***** WORKING DATA
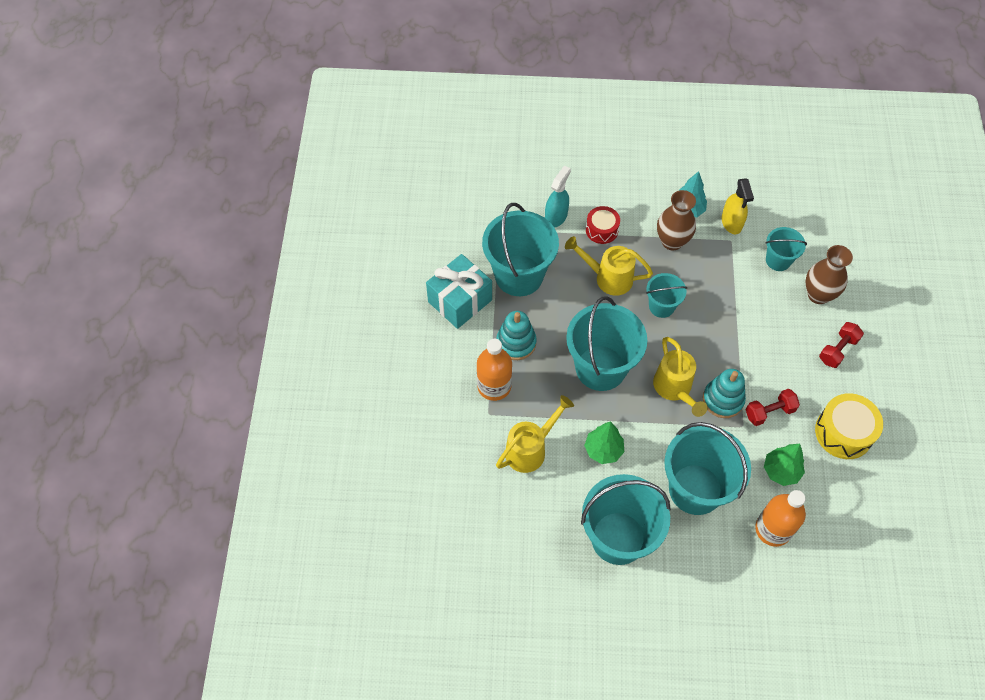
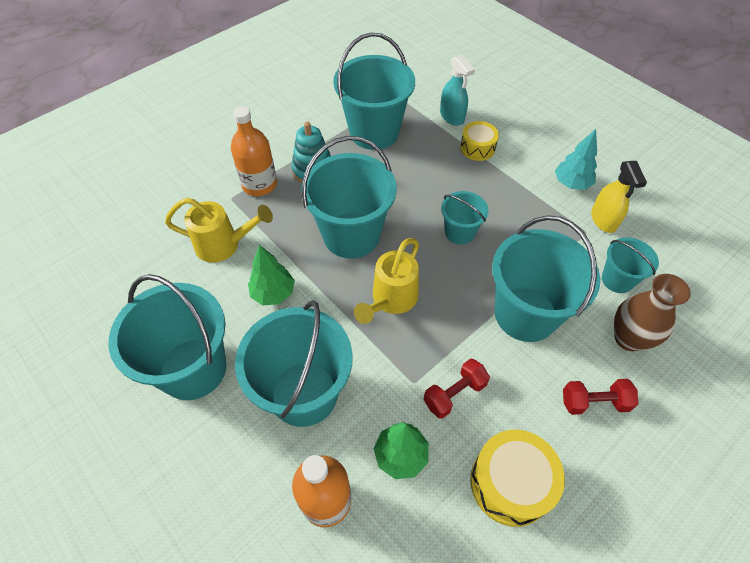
camera: 45 degrees right, 5 degrees down
turquoise gift [426,254,492,329] -> none
turquoise spray bottle [545,165,571,228] -> turquoise spray bottle turned 75 degrees clockwise [440,55,475,126]
yellow watering can [565,236,653,296] -> none
red drum [586,206,620,244] -> yellow drum [460,121,499,161]
brown vase [657,190,696,250] -> none
turquoise stacking toy [703,369,746,418] -> none
yellow spray bottle [721,178,754,234] -> yellow spray bottle turned 45 degrees counterclockwise [591,161,647,233]
red dumbbell [746,389,800,426] -> red dumbbell turned 60 degrees counterclockwise [424,359,490,419]
none -> turquoise bucket [492,215,600,342]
**********
§ **PROBLEM**:
If a line of the data contains "spray", copy it out.

§ **FINAL ANSWER**:
turquoise spray bottle [545,165,571,228] -> turquoise spray bottle turned 75 degrees clockwise [440,55,475,126]
yellow spray bottle [721,178,754,234] -> yellow spray bottle turned 45 degrees counterclockwise [591,161,647,233]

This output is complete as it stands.